**THE TASK:**
Give the listing again exactly, skipping any pictures it holds.

(MATERIAL PROVIDED)

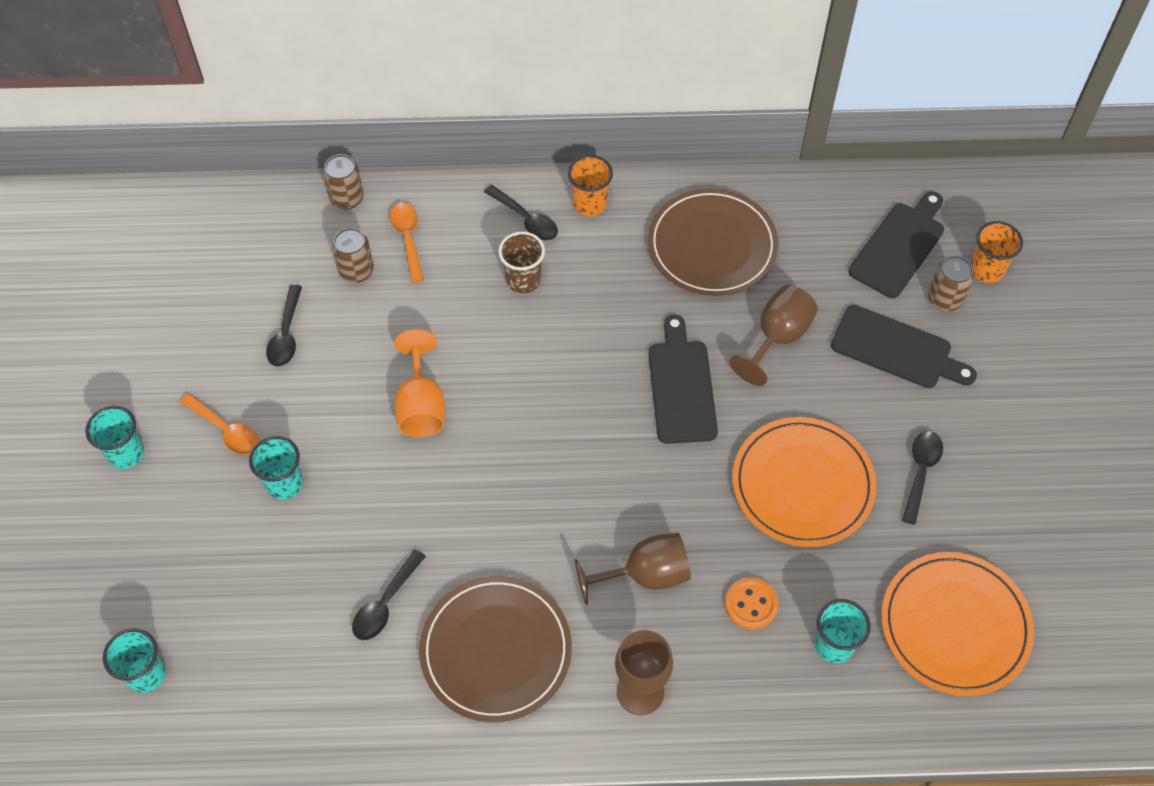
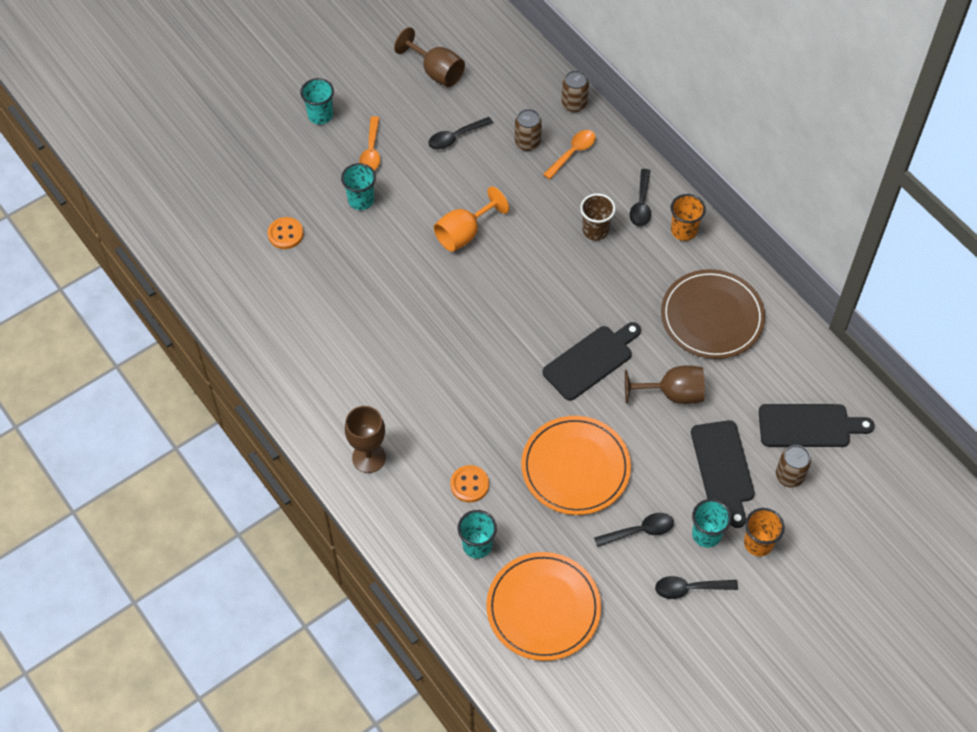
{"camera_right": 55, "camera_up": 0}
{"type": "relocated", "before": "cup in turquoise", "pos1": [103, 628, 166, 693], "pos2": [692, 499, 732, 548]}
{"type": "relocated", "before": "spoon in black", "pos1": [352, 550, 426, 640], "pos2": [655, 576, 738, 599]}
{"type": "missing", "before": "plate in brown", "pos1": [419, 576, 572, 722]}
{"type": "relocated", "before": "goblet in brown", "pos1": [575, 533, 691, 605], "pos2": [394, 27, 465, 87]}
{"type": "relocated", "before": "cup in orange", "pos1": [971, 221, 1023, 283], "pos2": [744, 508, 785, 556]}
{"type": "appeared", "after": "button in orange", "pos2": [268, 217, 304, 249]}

(End MATERIAL PROVIDED)

**RESULT OF THE TASK:**
{"camera_right": 55, "camera_up": 0}
{"type": "relocated", "before": "cup in turquoise", "pos1": [103, 628, 166, 693], "pos2": [692, 499, 732, 548]}
{"type": "relocated", "before": "spoon in black", "pos1": [352, 550, 426, 640], "pos2": [655, 576, 738, 599]}
{"type": "missing", "before": "plate in brown", "pos1": [419, 576, 572, 722]}
{"type": "relocated", "before": "goblet in brown", "pos1": [575, 533, 691, 605], "pos2": [394, 27, 465, 87]}
{"type": "relocated", "before": "cup in orange", "pos1": [971, 221, 1023, 283], "pos2": [744, 508, 785, 556]}
{"type": "appeared", "after": "button in orange", "pos2": [268, 217, 304, 249]}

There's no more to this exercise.